- Input data -

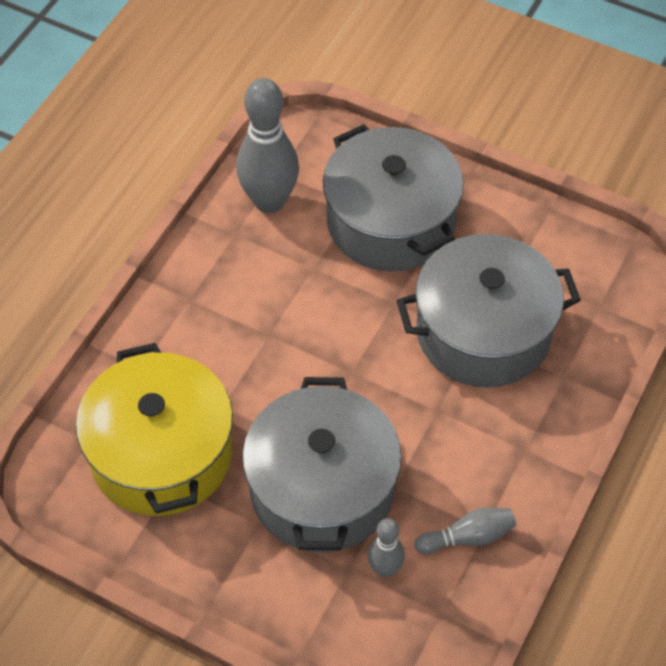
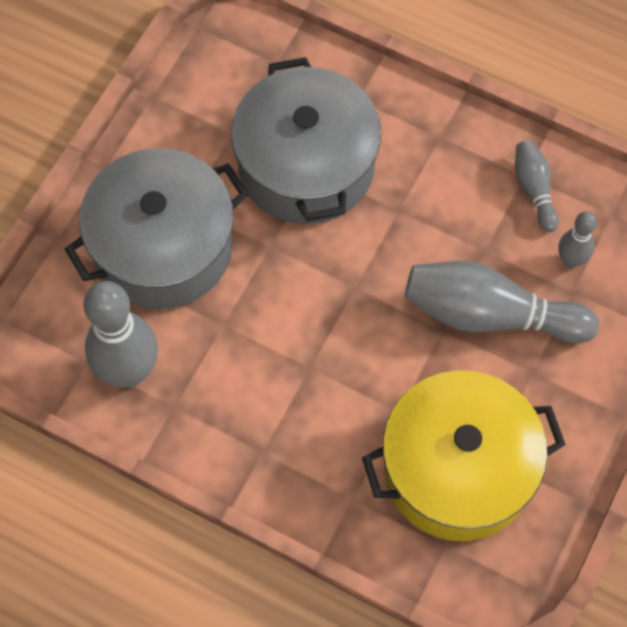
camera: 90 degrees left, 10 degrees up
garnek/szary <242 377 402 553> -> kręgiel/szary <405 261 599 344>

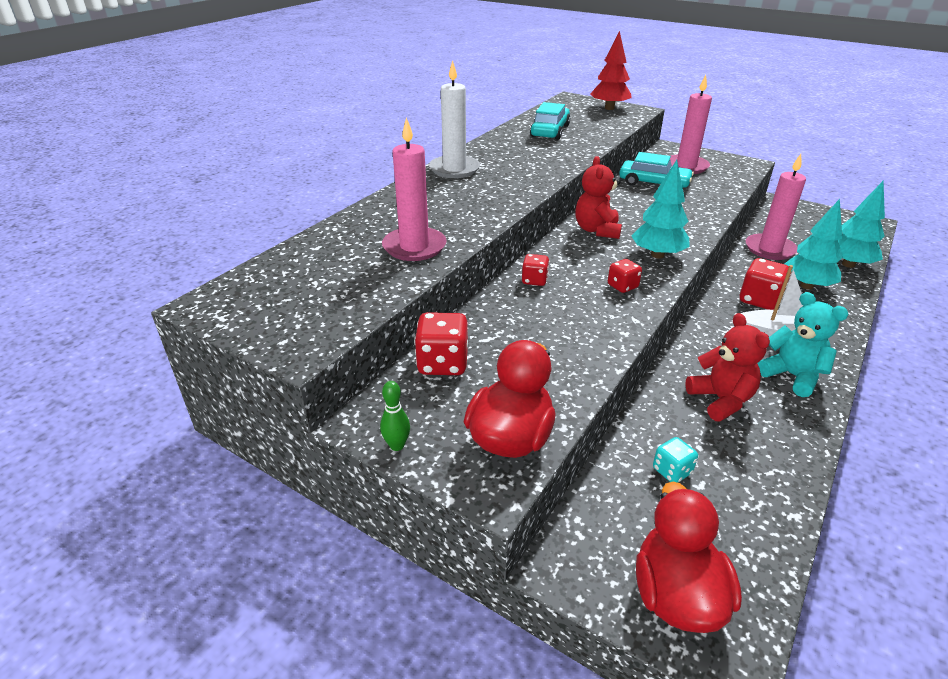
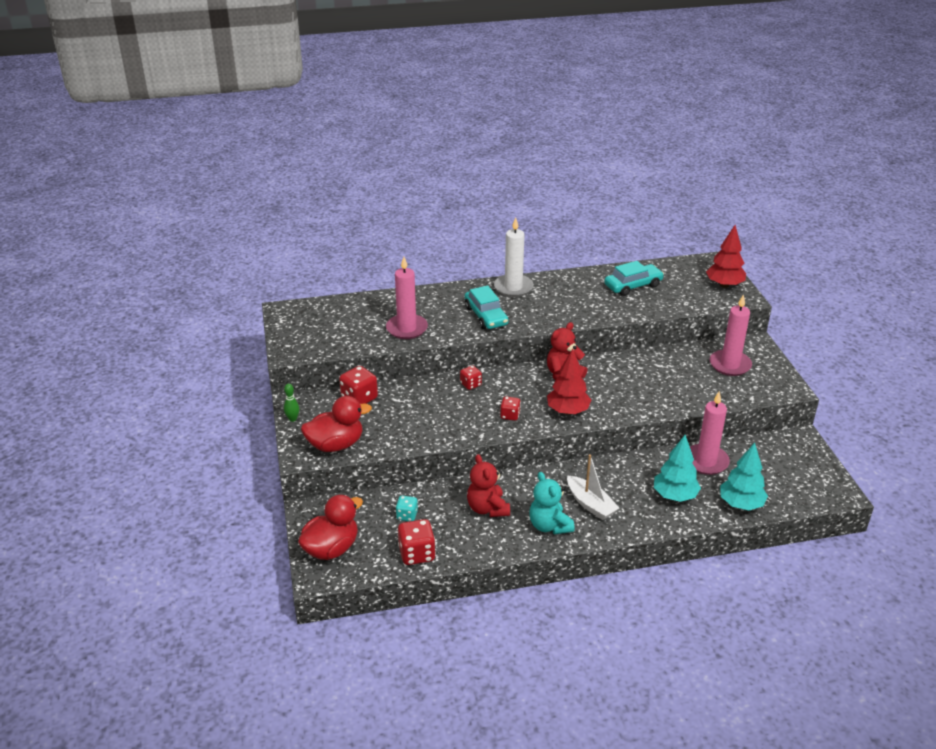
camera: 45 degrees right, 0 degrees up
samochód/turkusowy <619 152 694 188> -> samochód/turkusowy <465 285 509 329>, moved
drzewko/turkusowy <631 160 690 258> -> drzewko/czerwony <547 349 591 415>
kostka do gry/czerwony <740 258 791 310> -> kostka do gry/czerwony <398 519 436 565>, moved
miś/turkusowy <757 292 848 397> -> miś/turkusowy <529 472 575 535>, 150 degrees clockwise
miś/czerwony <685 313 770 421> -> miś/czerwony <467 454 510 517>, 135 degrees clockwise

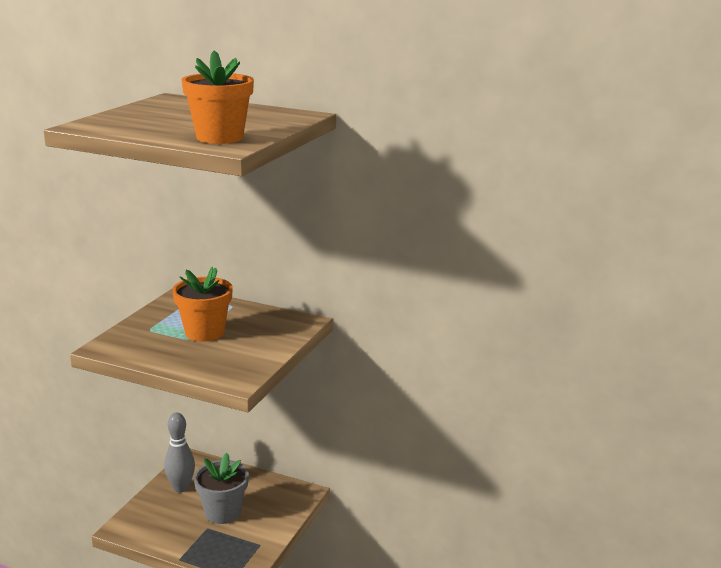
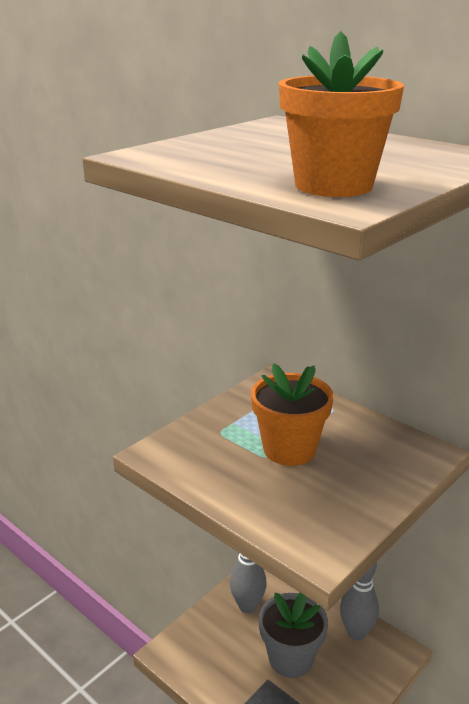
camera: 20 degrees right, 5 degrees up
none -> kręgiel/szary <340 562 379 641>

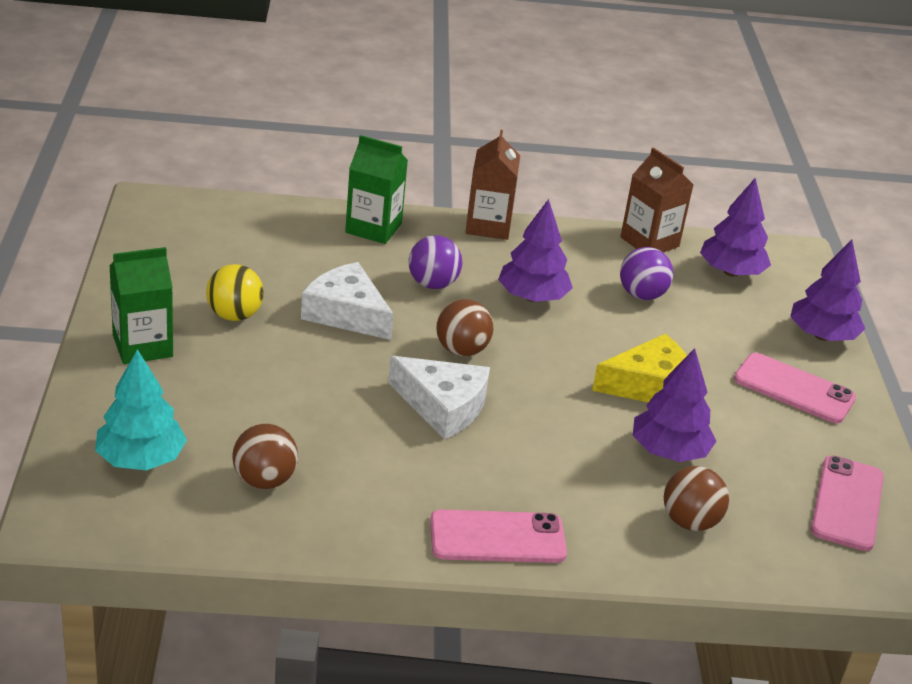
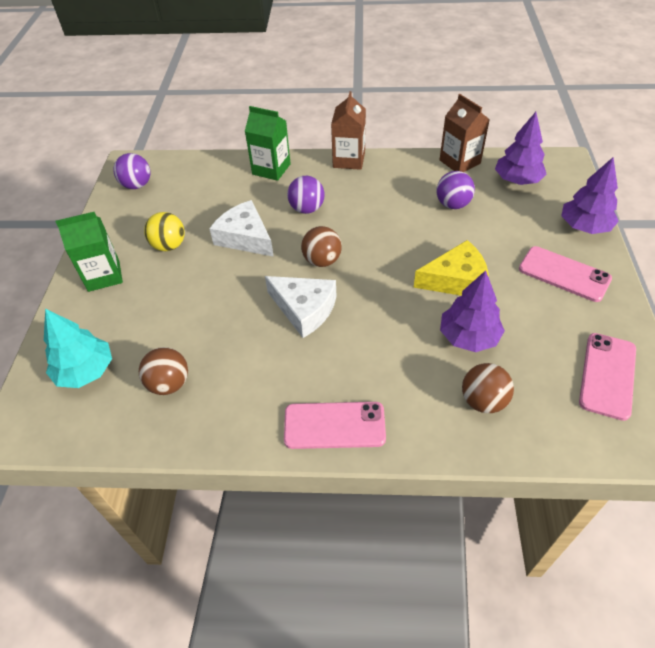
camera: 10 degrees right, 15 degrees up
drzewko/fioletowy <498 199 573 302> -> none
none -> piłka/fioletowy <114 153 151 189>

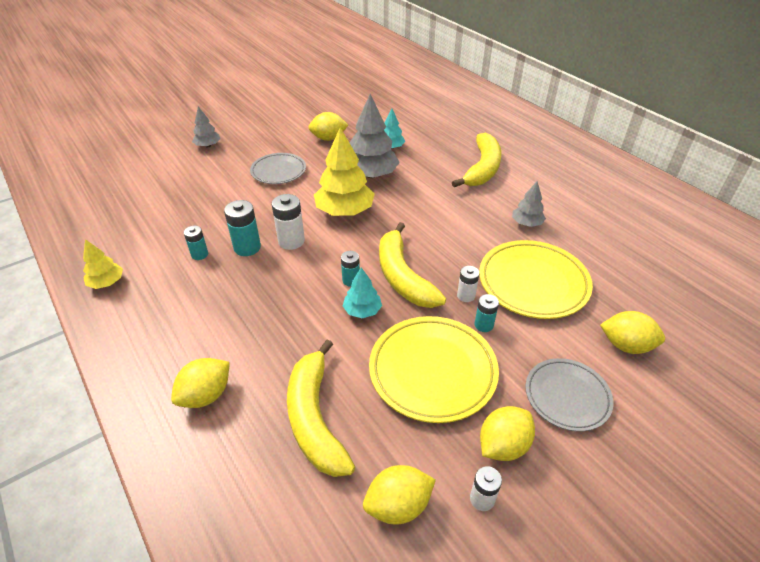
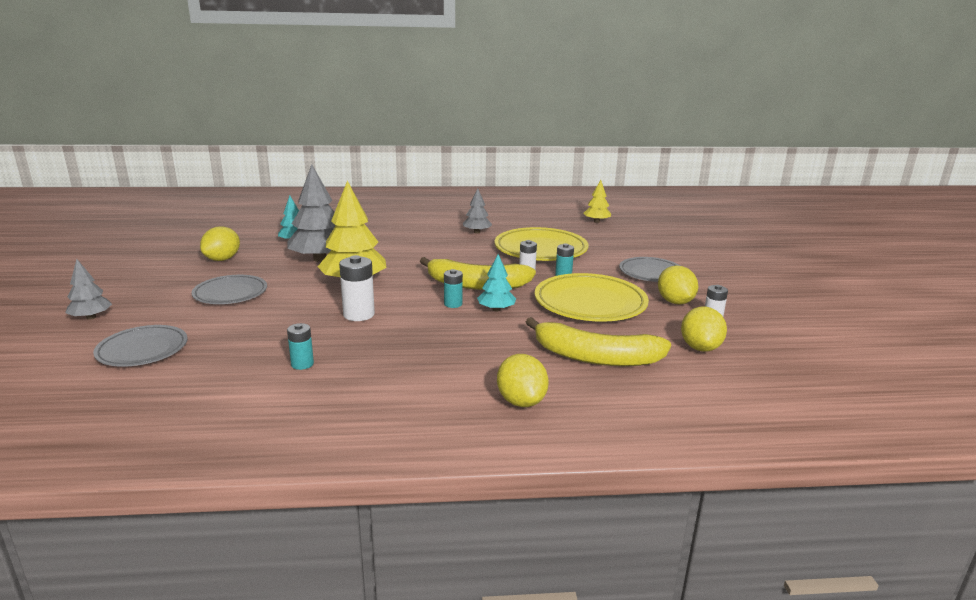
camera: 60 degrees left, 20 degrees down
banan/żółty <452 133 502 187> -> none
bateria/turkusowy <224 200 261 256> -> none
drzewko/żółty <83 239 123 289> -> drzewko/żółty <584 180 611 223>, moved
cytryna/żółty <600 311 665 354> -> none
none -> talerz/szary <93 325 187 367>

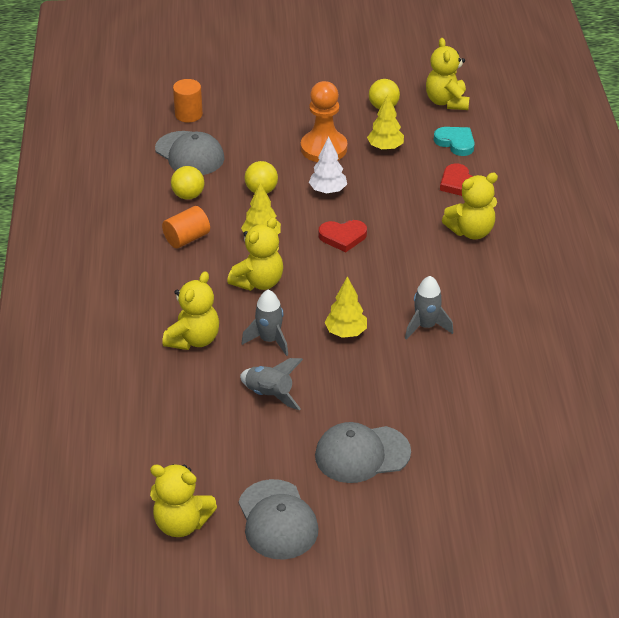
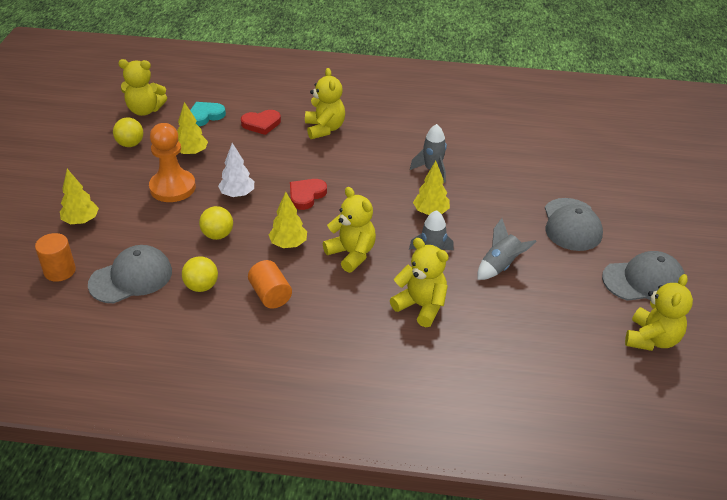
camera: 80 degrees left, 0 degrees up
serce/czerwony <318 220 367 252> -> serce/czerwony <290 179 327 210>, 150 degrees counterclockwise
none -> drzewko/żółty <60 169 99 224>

- Exercise objective -
The answer must be an exact copy of the records, with no images in it.

- Output for this task -
camera: 90 degrees left, 10 degrees up
garnek/szary <242 377 402 553> -> kręgiel/szary <405 261 599 344>

camera: 45 degrees right, 0 degrees up
samochód/turkusowy <619 152 694 188> -> samochód/turkusowy <465 285 509 329>, moved
drzewko/turkusowy <631 160 690 258> -> drzewko/czerwony <547 349 591 415>
kostka do gry/czerwony <740 258 791 310> -> kostka do gry/czerwony <398 519 436 565>, moved
miś/turkusowy <757 292 848 397> -> miś/turkusowy <529 472 575 535>, 150 degrees clockwise
miś/czerwony <685 313 770 421> -> miś/czerwony <467 454 510 517>, 135 degrees clockwise

camera: 20 degrees right, 5 degrees up
none -> kręgiel/szary <340 562 379 641>

camera: 10 degrees right, 15 degrees up
drzewko/fioletowy <498 199 573 302> -> none
none -> piłka/fioletowy <114 153 151 189>

camera: 60 degrees left, 20 degrees down
banan/żółty <452 133 502 187> -> none
bateria/turkusowy <224 200 261 256> -> none
drzewko/żółty <83 239 123 289> -> drzewko/żółty <584 180 611 223>, moved
cytryna/żółty <600 311 665 354> -> none
none -> talerz/szary <93 325 187 367>

camera: 80 degrees left, 0 degrees up
serce/czerwony <318 220 367 252> -> serce/czerwony <290 179 327 210>, 150 degrees counterclockwise
none -> drzewko/żółty <60 169 99 224>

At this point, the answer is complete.